Closed polygon outlines:
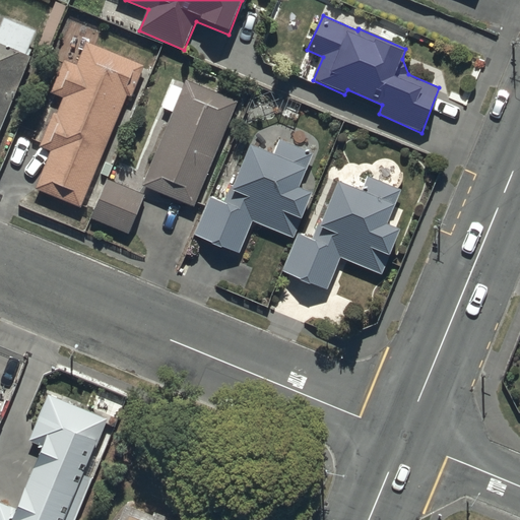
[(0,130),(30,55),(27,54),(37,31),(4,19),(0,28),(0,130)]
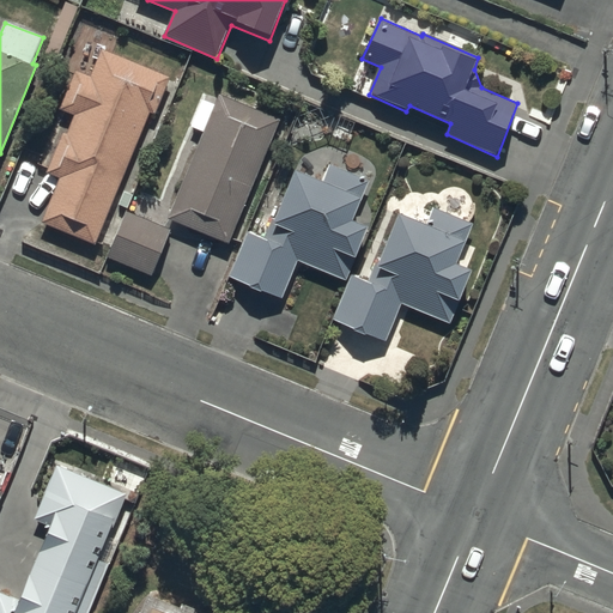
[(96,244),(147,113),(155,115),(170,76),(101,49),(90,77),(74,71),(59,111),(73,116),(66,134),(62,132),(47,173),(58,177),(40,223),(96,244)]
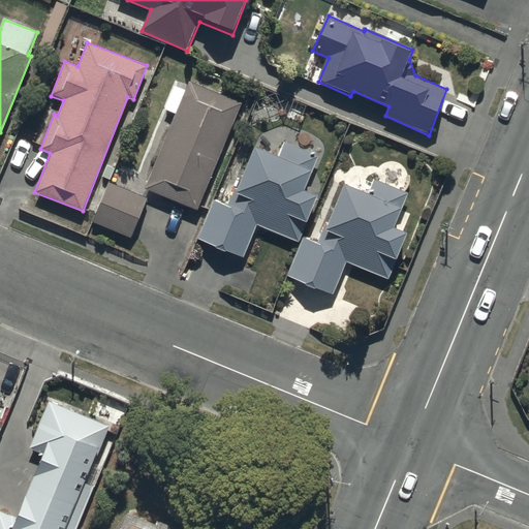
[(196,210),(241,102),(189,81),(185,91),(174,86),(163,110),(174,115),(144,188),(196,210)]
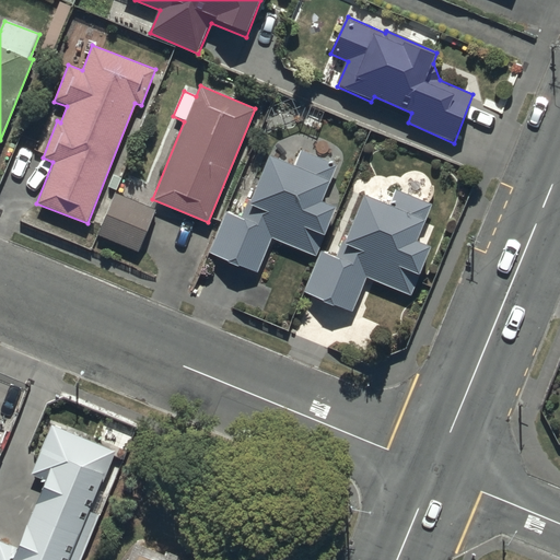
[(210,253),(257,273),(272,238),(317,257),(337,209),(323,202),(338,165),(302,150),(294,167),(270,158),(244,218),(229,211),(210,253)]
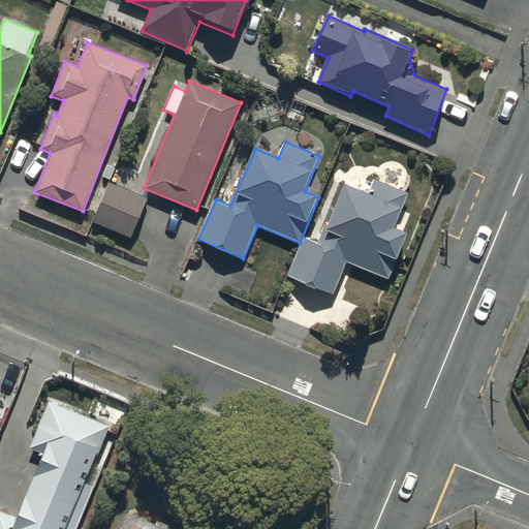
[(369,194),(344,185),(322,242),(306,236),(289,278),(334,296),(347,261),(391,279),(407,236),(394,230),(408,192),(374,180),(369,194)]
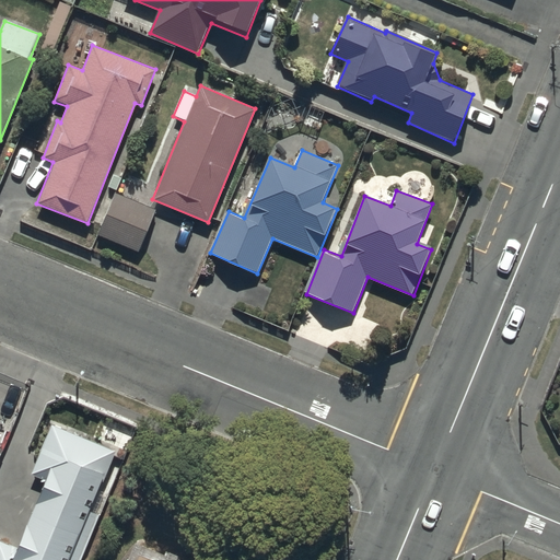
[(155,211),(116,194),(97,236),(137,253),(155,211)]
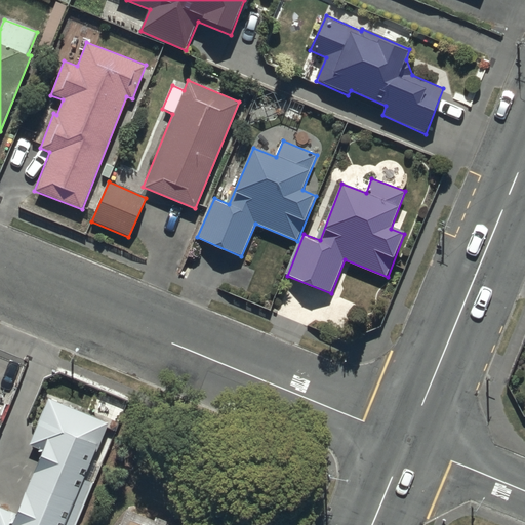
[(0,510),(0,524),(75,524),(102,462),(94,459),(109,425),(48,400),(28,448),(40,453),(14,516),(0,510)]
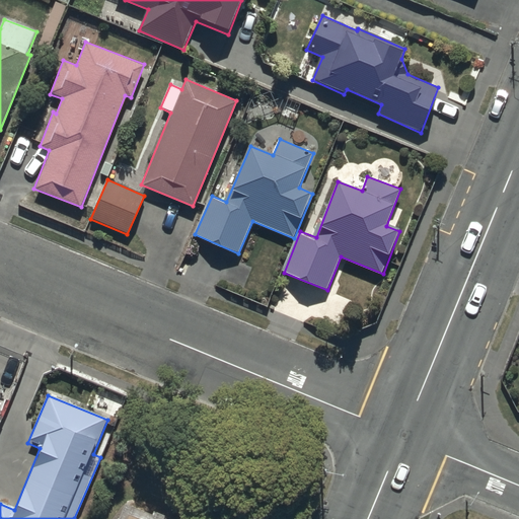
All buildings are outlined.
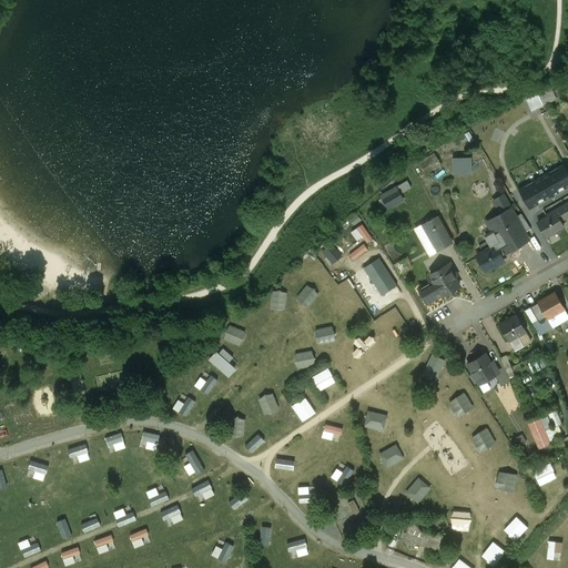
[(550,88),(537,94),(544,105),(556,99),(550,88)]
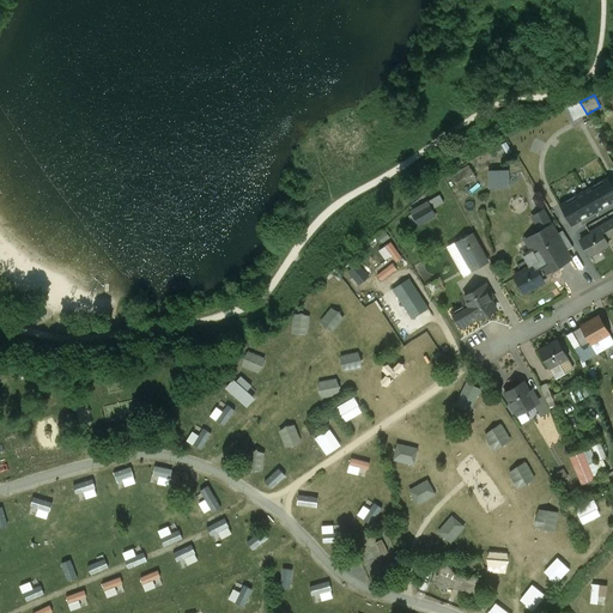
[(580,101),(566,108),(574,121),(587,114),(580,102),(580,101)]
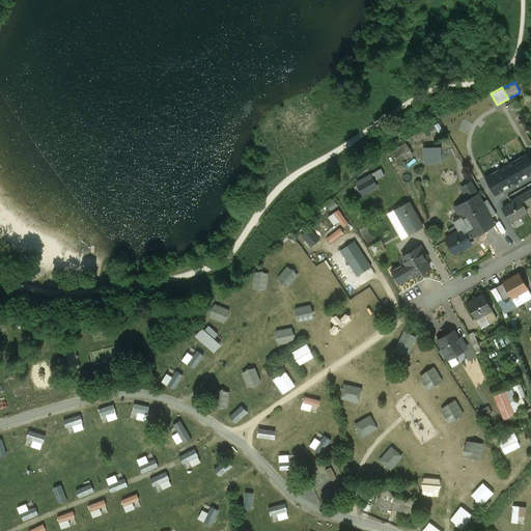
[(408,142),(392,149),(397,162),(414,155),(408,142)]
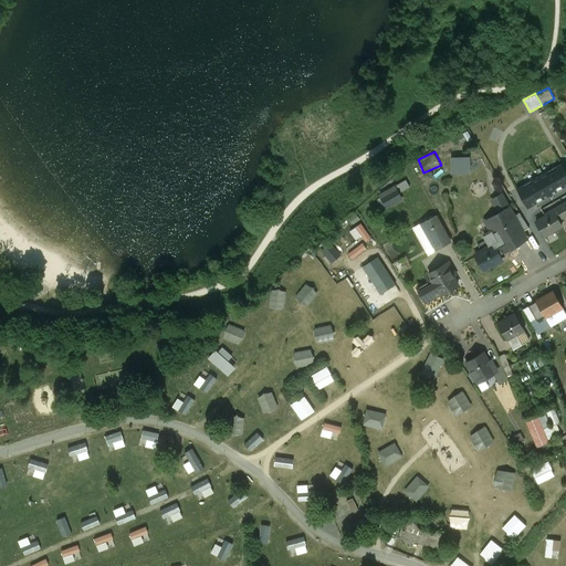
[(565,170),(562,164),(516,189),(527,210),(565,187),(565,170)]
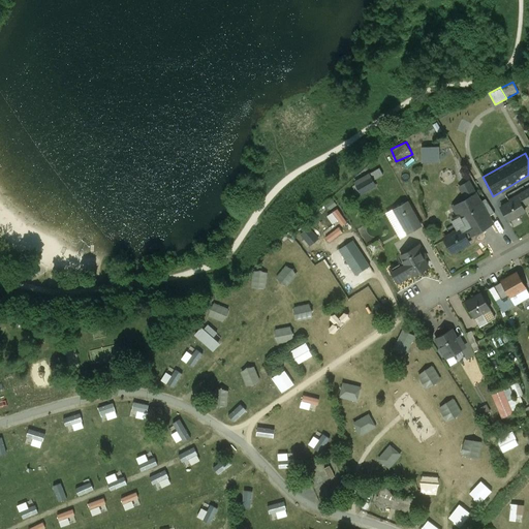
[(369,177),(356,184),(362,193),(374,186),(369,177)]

* [TASK TO CARRY OUT] Exactly as they appear above, give the records again, without their pictures.

* [OUTPUT OF THE TASK]
[(0,130),(30,55),(27,54),(37,31),(4,19),(0,28),(0,130)]
[(96,244),(147,113),(155,115),(170,76),(101,49),(90,77),(74,71),(59,111),(73,116),(66,134),(62,132),(47,173),(58,177),(40,223),(96,244)]
[(196,210),(241,102),(189,81),(185,91),(174,86),(163,110),(174,115),(144,188),(196,210)]
[(210,253),(257,273),(272,238),(317,257),(337,209),(323,202),(338,165),(302,150),(294,167),(270,158),(244,218),(229,211),(210,253)]
[(369,194),(344,185),(322,242),(306,236),(289,278),(334,296),(347,261),(391,279),(407,236),(394,230),(408,192),(374,180),(369,194)]
[(155,211),(116,194),(97,236),(137,253),(155,211)]
[(0,510),(0,524),(75,524),(102,462),(94,459),(109,425),(48,400),(28,448),(40,453),(14,516),(0,510)]
All buildings are outlined.
[(550,88),(537,94),(544,105),(556,99),(550,88)]
[(580,101),(566,108),(574,121),(587,114),(580,102),(580,101)]
[(408,142),(392,149),(397,162),(414,155),(408,142)]
[(565,170),(562,164),(516,189),(527,210),(565,187),(565,170)]
[(369,177),(356,184),(362,193),(374,186),(369,177)]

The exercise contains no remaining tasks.